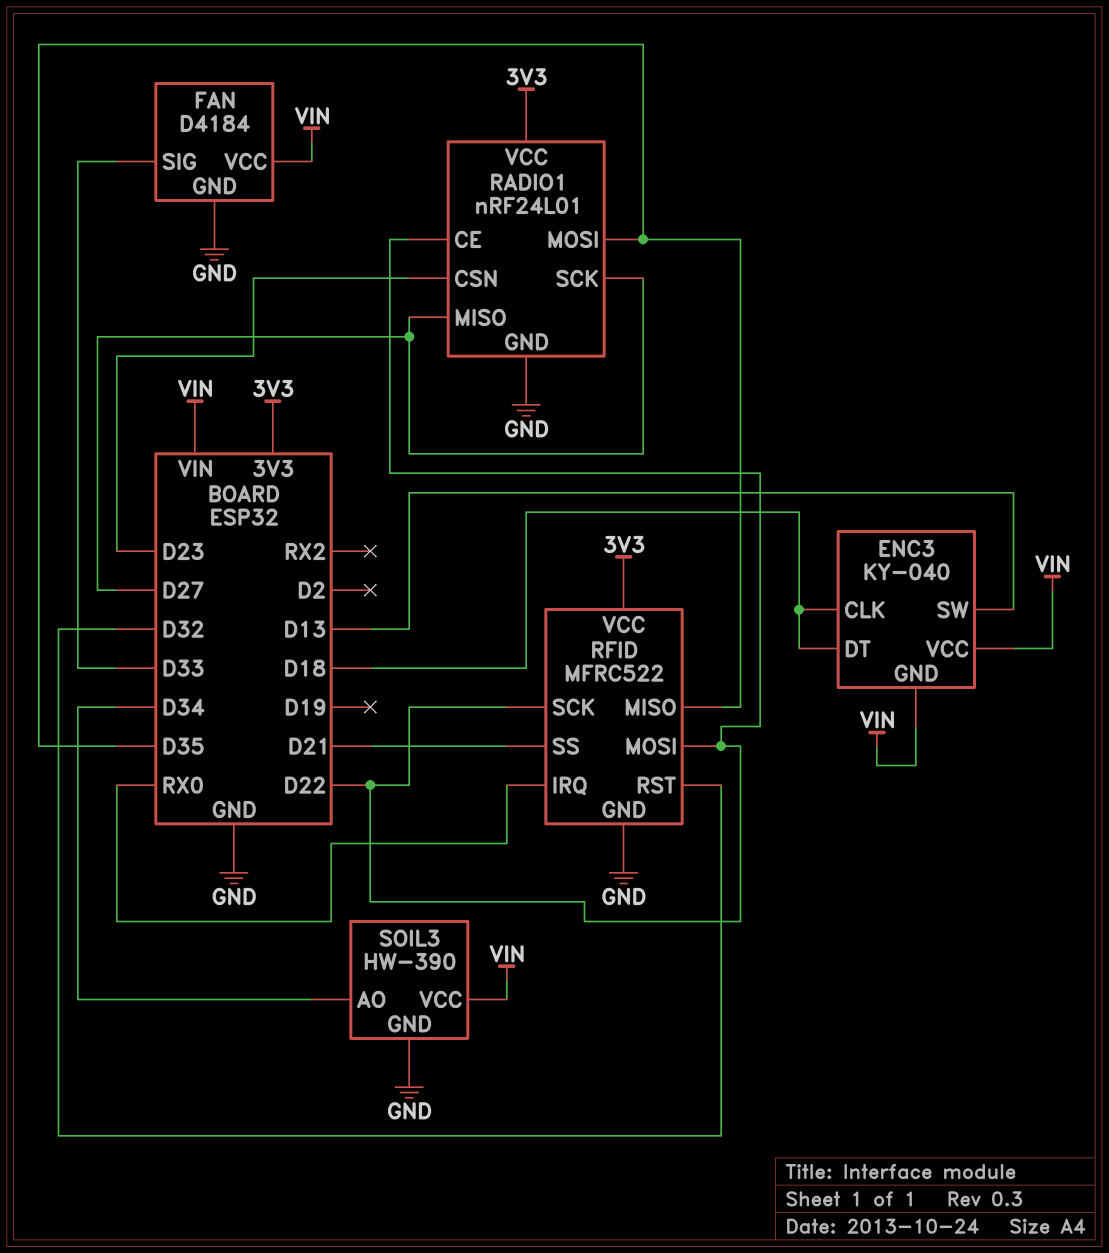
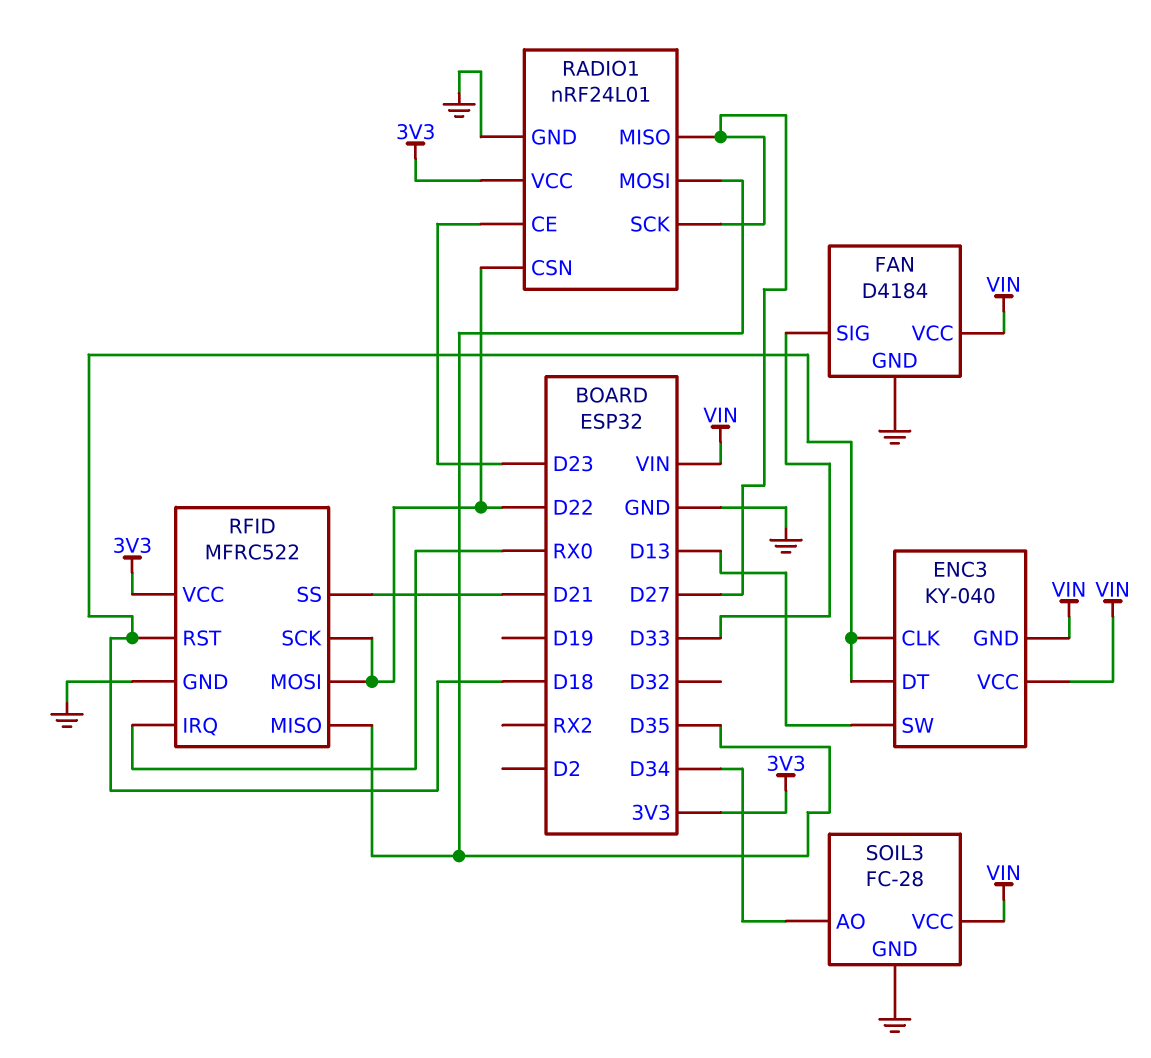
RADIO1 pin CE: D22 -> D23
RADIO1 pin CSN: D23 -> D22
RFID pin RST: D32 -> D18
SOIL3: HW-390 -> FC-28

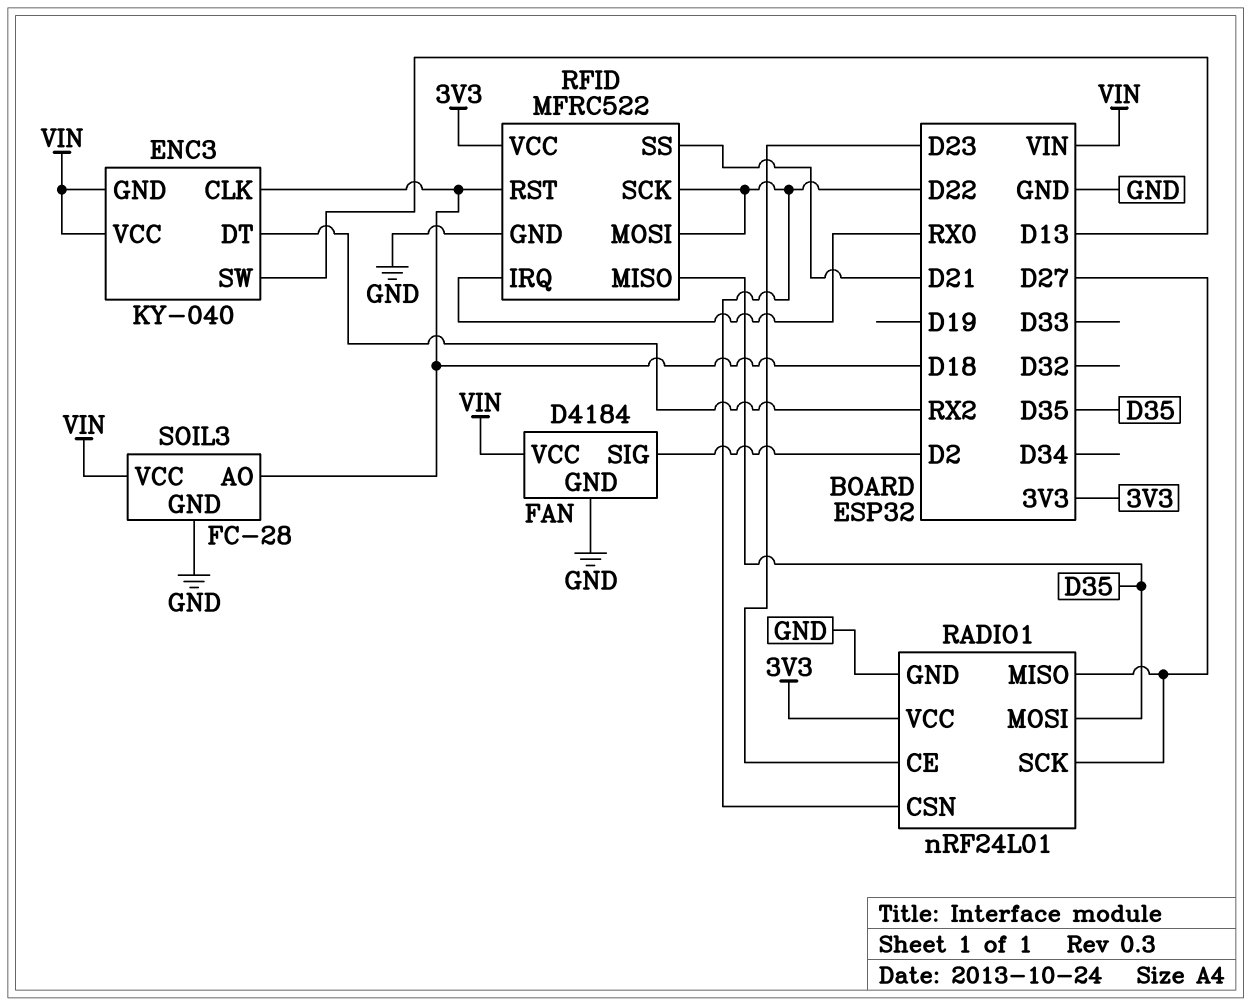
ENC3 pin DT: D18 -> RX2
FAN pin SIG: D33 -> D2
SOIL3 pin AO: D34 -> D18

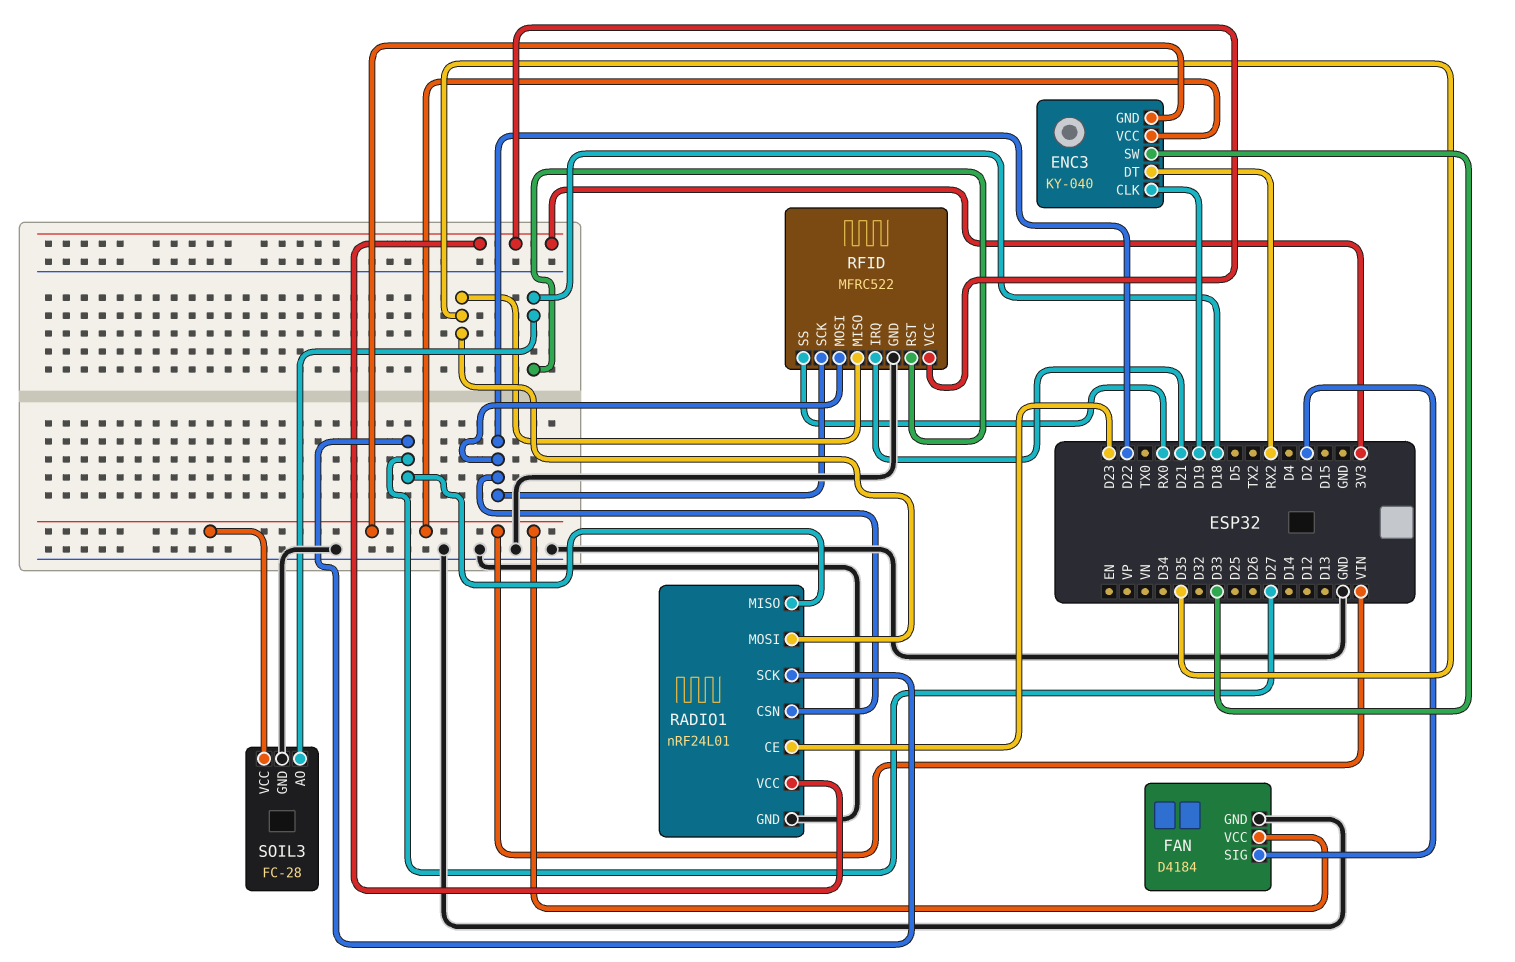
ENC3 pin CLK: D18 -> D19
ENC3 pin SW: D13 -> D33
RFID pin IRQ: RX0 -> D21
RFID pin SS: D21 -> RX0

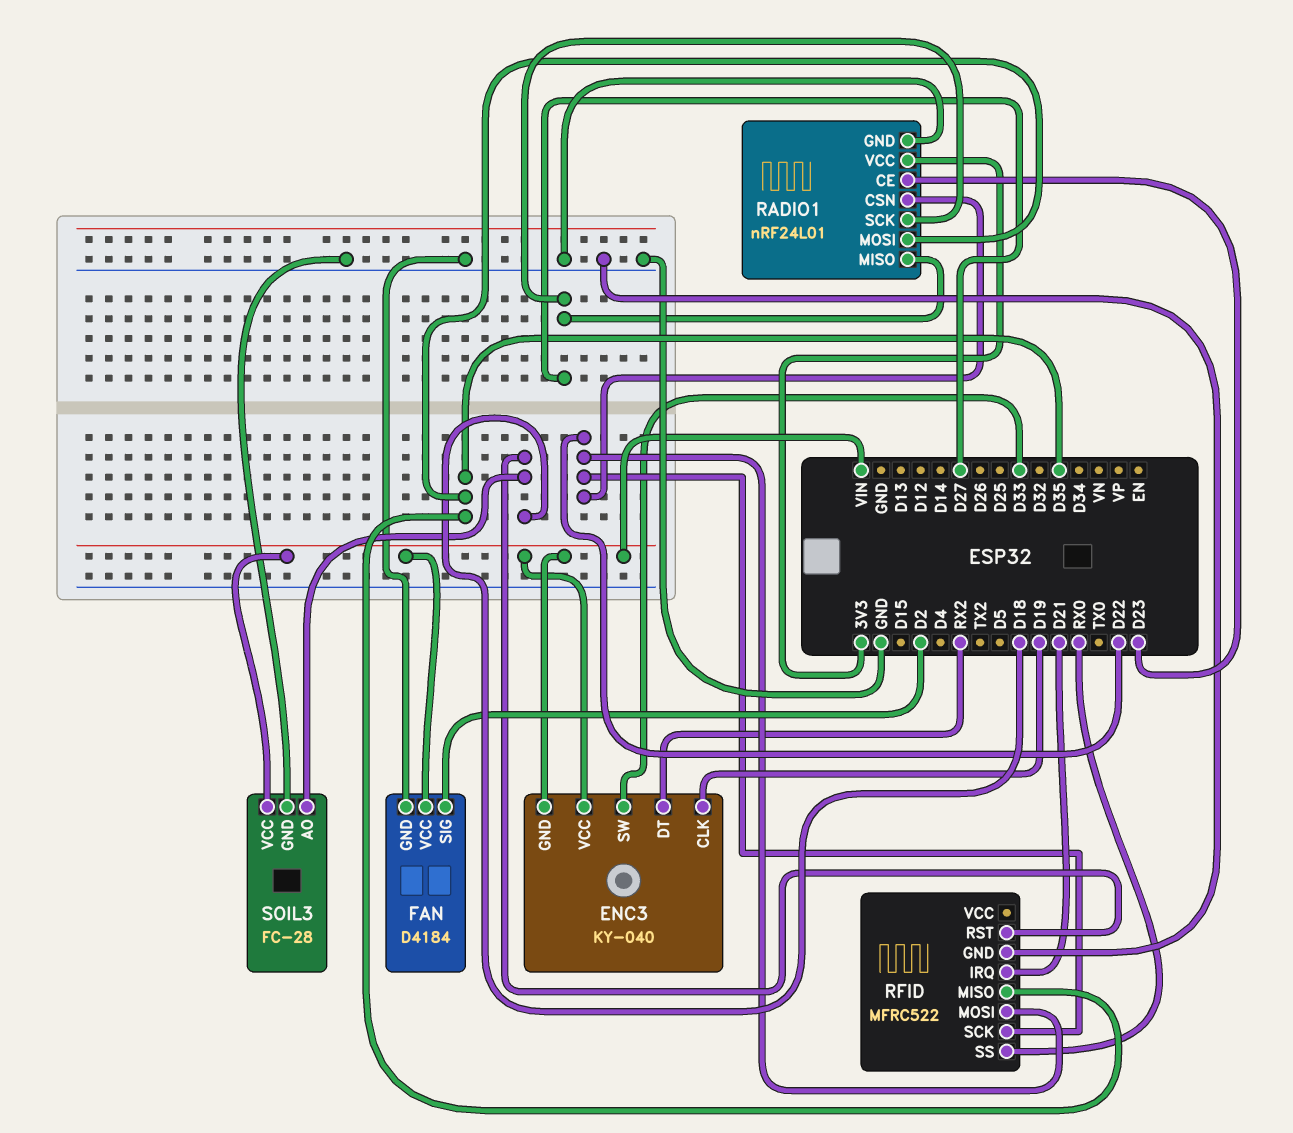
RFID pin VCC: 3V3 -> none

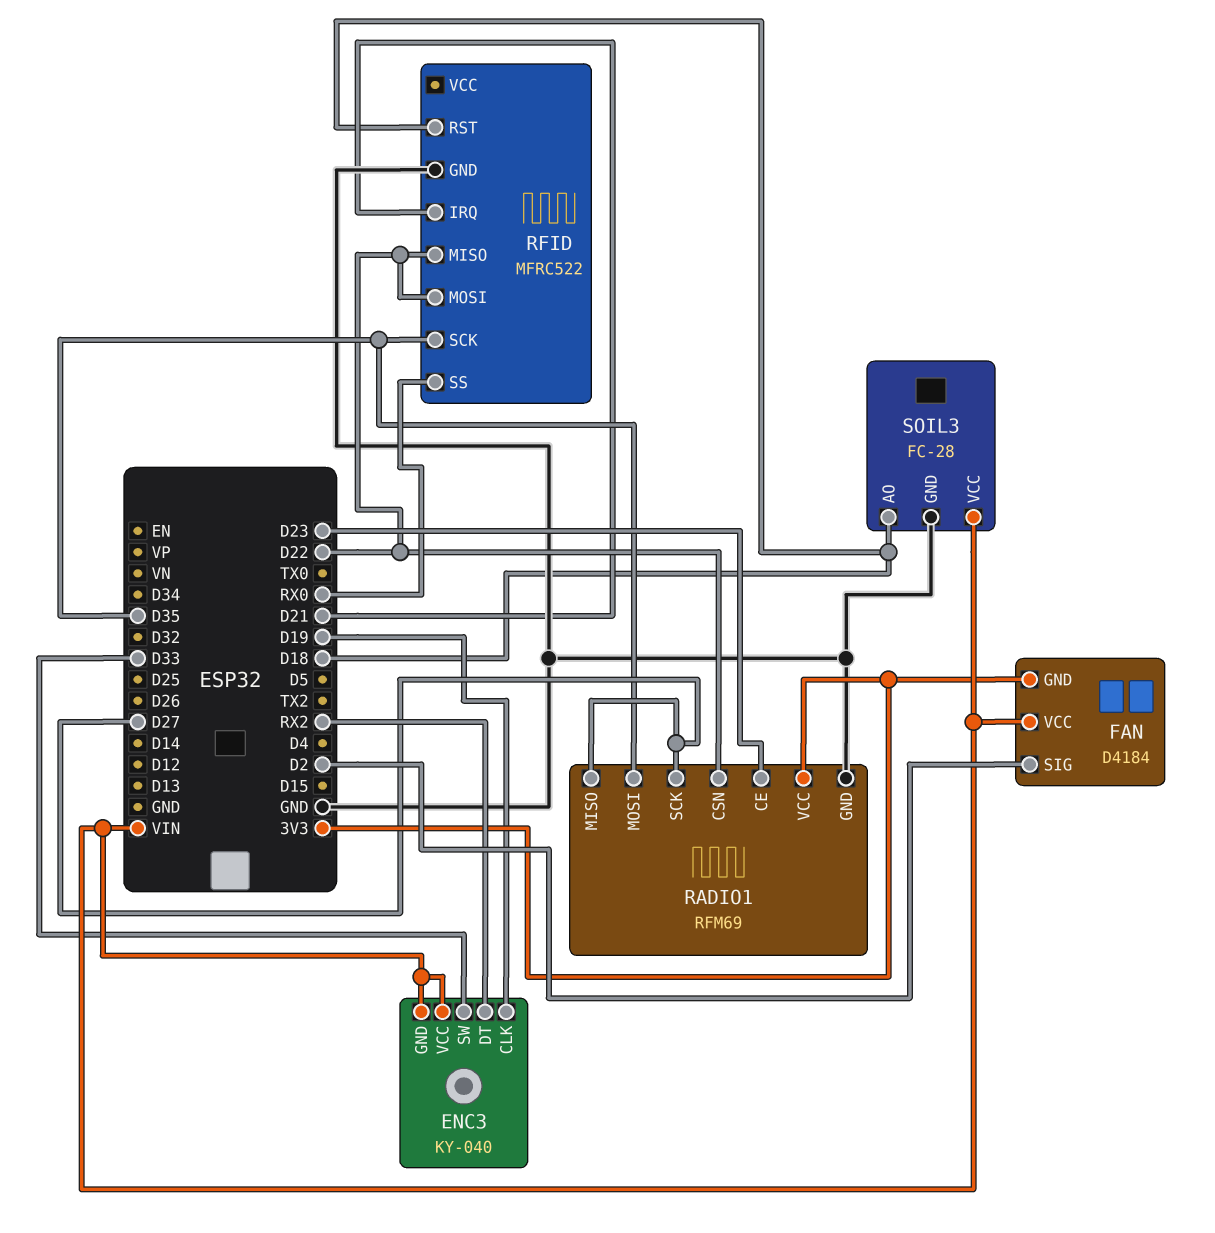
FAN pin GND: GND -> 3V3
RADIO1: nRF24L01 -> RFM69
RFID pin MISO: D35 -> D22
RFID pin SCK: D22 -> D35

=-=-=-=-=

-- Task instructions --
Leave out all pictures, then copy the remaining material exactly.

-- Exercise response --
RADIO1 pin CE: D22 -> D23
RADIO1 pin CSN: D23 -> D22
RFID pin RST: D32 -> D18
SOIL3: HW-390 -> FC-28

ENC3 pin DT: D18 -> RX2
FAN pin SIG: D33 -> D2
SOIL3 pin AO: D34 -> D18

ENC3 pin CLK: D18 -> D19
ENC3 pin SW: D13 -> D33
RFID pin IRQ: RX0 -> D21
RFID pin SS: D21 -> RX0

RFID pin VCC: 3V3 -> none

FAN pin GND: GND -> 3V3
RADIO1: nRF24L01 -> RFM69
RFID pin MISO: D35 -> D22
RFID pin SCK: D22 -> D35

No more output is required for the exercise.